- _What needs to be done_
Nothing but the pictures may be left out. Restate the rest of the entries word for word.

[Before-and-after change data]
==*==

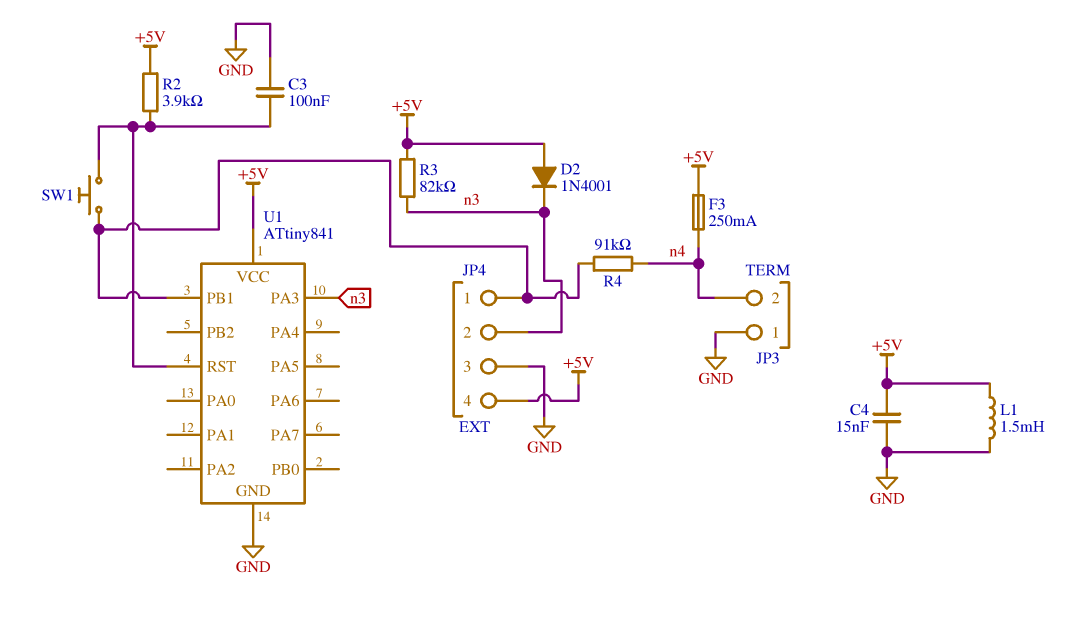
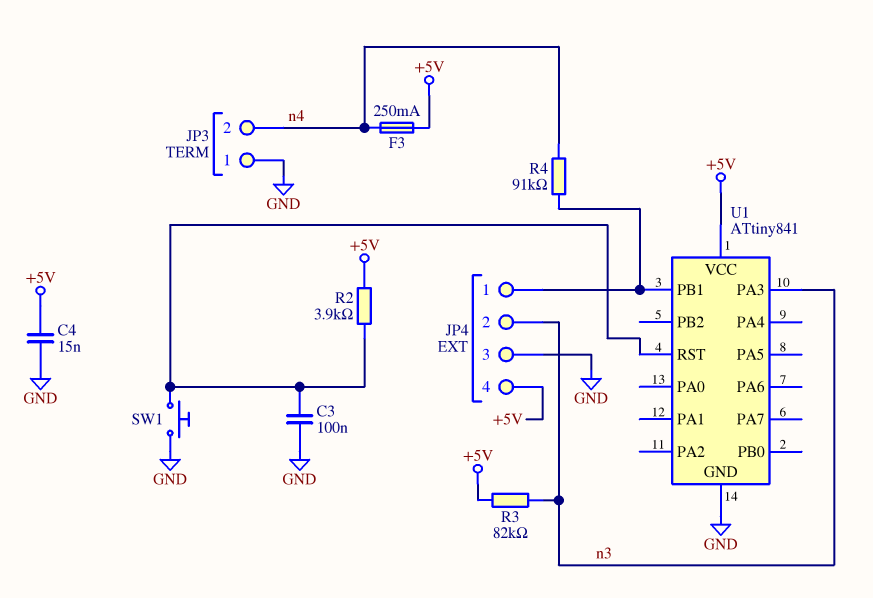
D2: diode 1N4001 (A +5V, K n3) -> none
L1: 1.5mH (+5V, GND) -> none
SW1: button (JP4/1, U1/RST) -> button (GND, U1/RST)

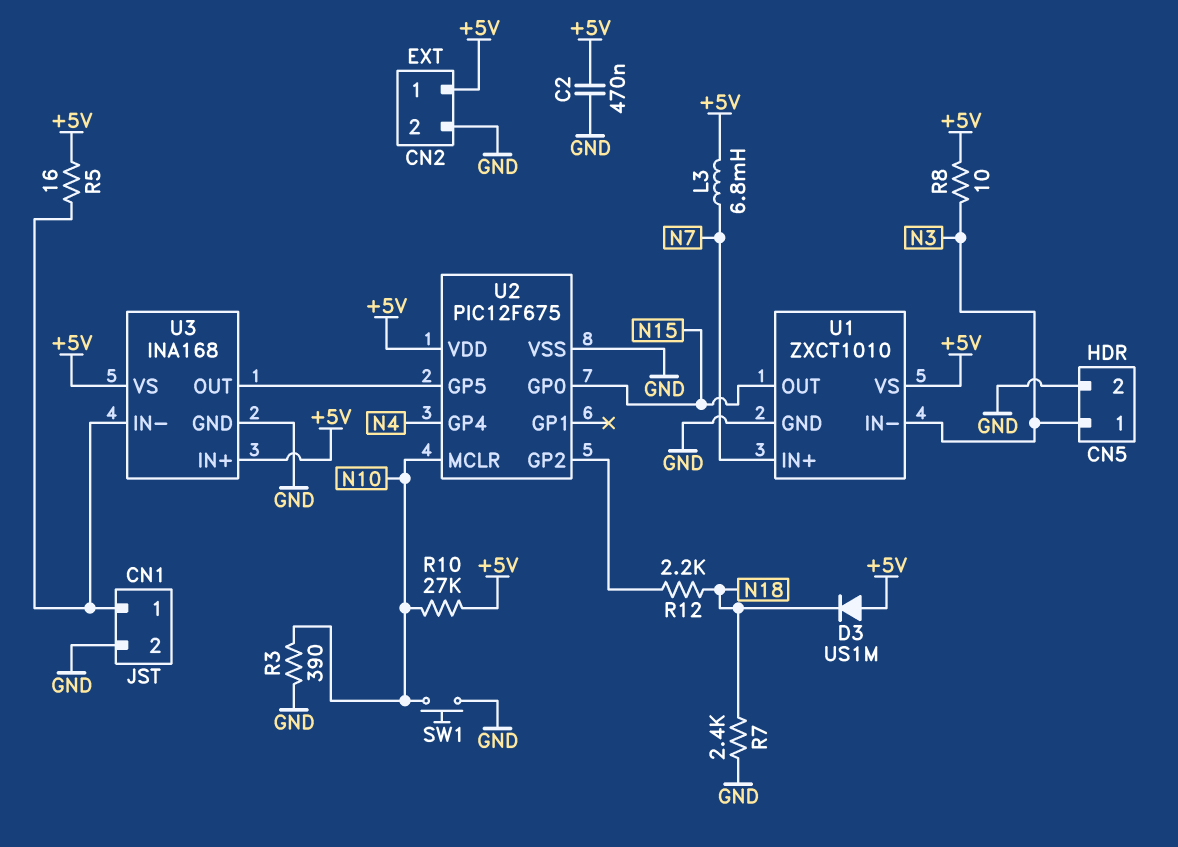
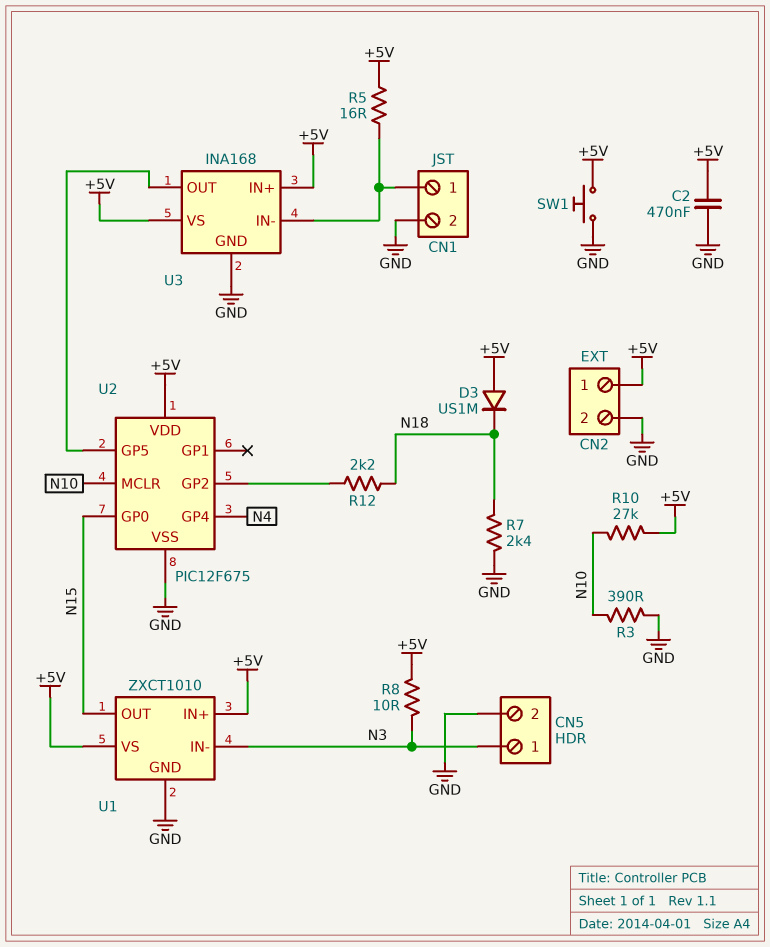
L3: 6.8mH (+5V, N7) -> none
SW1: button (GND, N10) -> button (+5V, GND)
U1 pin IN+: N7 -> +5V

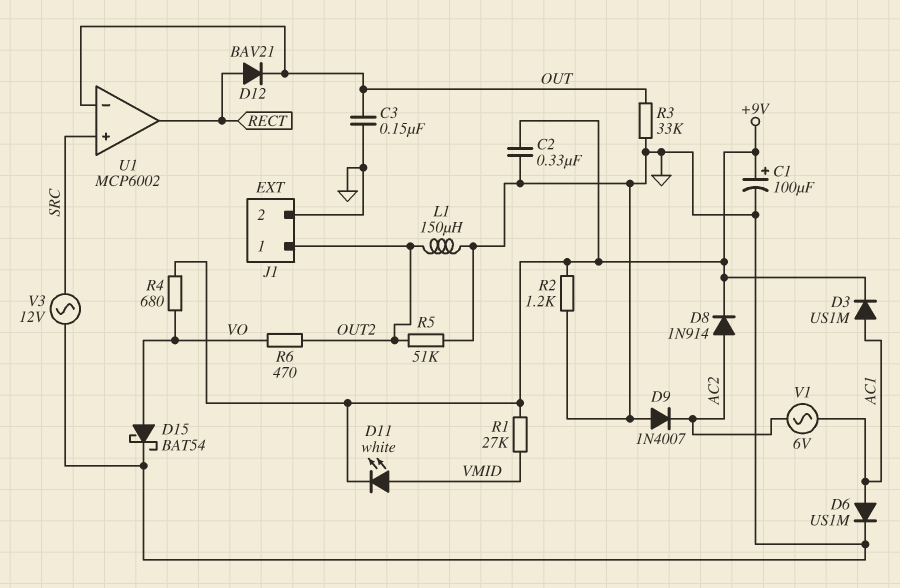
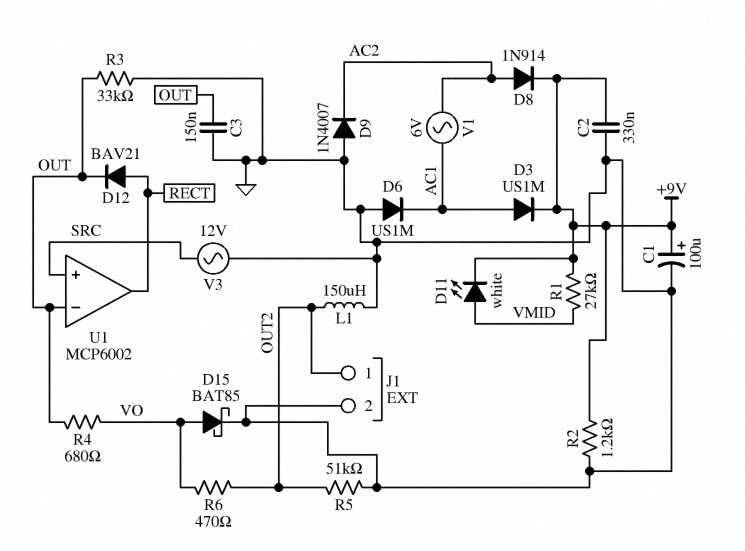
D6: diode US1M (A AC1, K GND) -> diode US1M (A GND, K AC1)
D15: schottky BAT54 (A VO, K GND) -> schottky BAT85 (A VO, K GND)
R4: 680 (+9V, VO) -> 680 (OUT, VO)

==*==

- _Exercise result_
D2: diode 1N4001 (A +5V, K n3) -> none
L1: 1.5mH (+5V, GND) -> none
SW1: button (JP4/1, U1/RST) -> button (GND, U1/RST)

L3: 6.8mH (+5V, N7) -> none
SW1: button (GND, N10) -> button (+5V, GND)
U1 pin IN+: N7 -> +5V

D6: diode US1M (A AC1, K GND) -> diode US1M (A GND, K AC1)
D15: schottky BAT54 (A VO, K GND) -> schottky BAT85 (A VO, K GND)
R4: 680 (+9V, VO) -> 680 (OUT, VO)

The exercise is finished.